Spatial reasoning data
··········
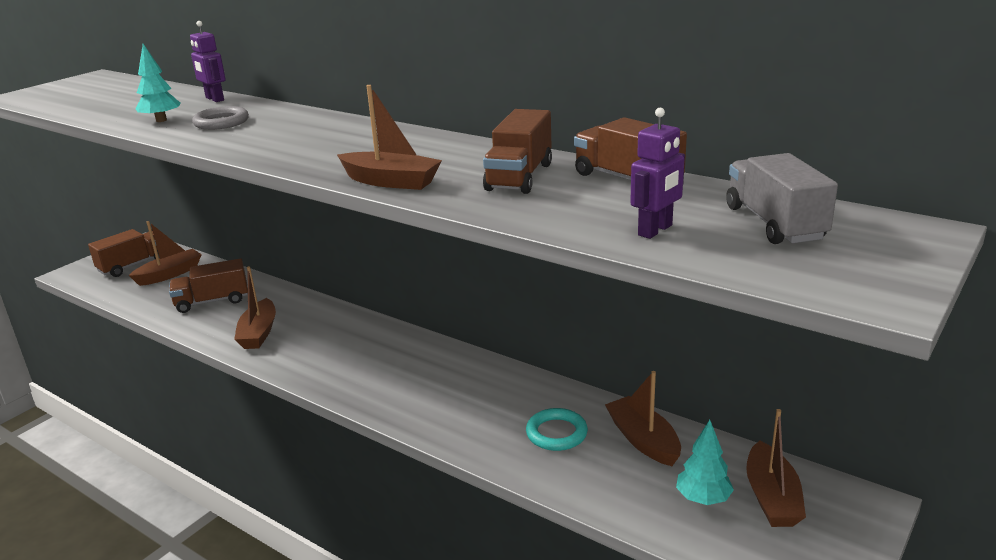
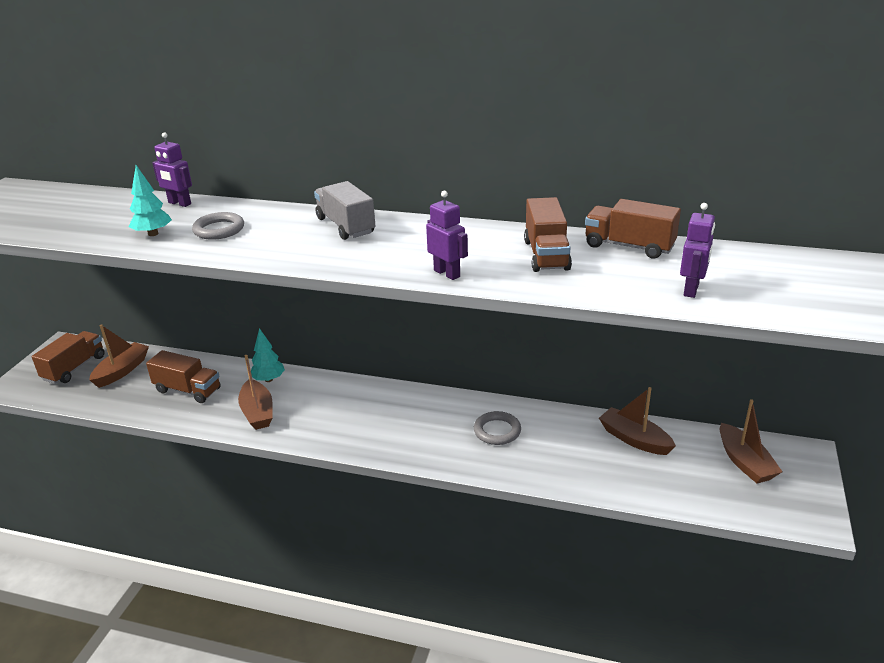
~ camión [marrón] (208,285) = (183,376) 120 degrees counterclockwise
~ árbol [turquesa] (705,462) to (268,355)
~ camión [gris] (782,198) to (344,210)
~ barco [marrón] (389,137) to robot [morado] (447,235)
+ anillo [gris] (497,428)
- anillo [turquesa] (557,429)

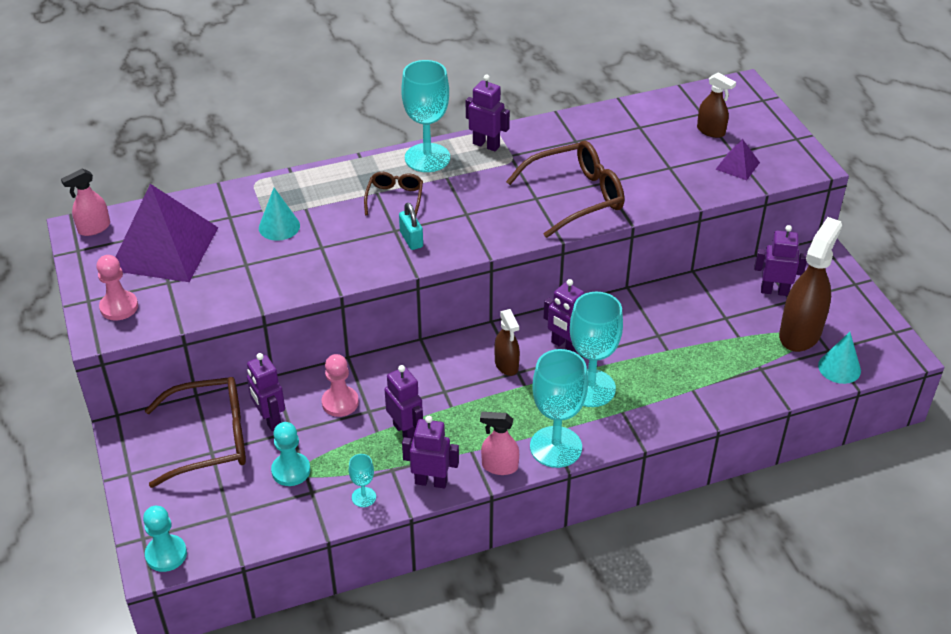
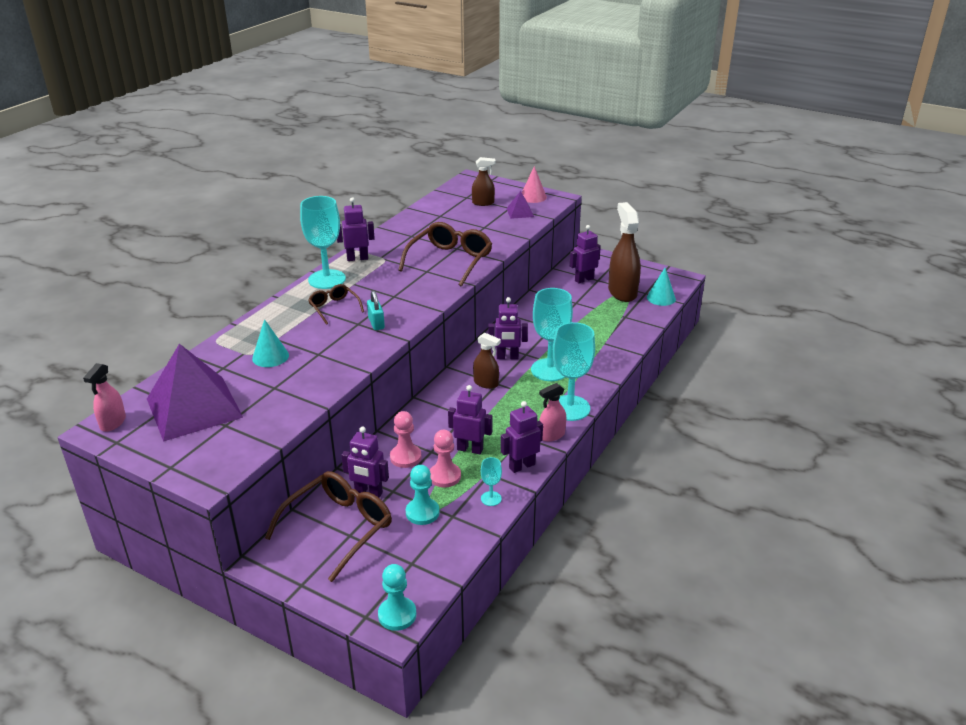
~ candado [turquesa] (411,226) = (376,310) 45 degrees clockwise
~ peón [rosa] (117,288) to (445,459)
+ cono [rosa] (534,184)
··········
• Task instructions: Your answer must be a single number: how many lines of the records contain the word "gris".

• Solved problem: 2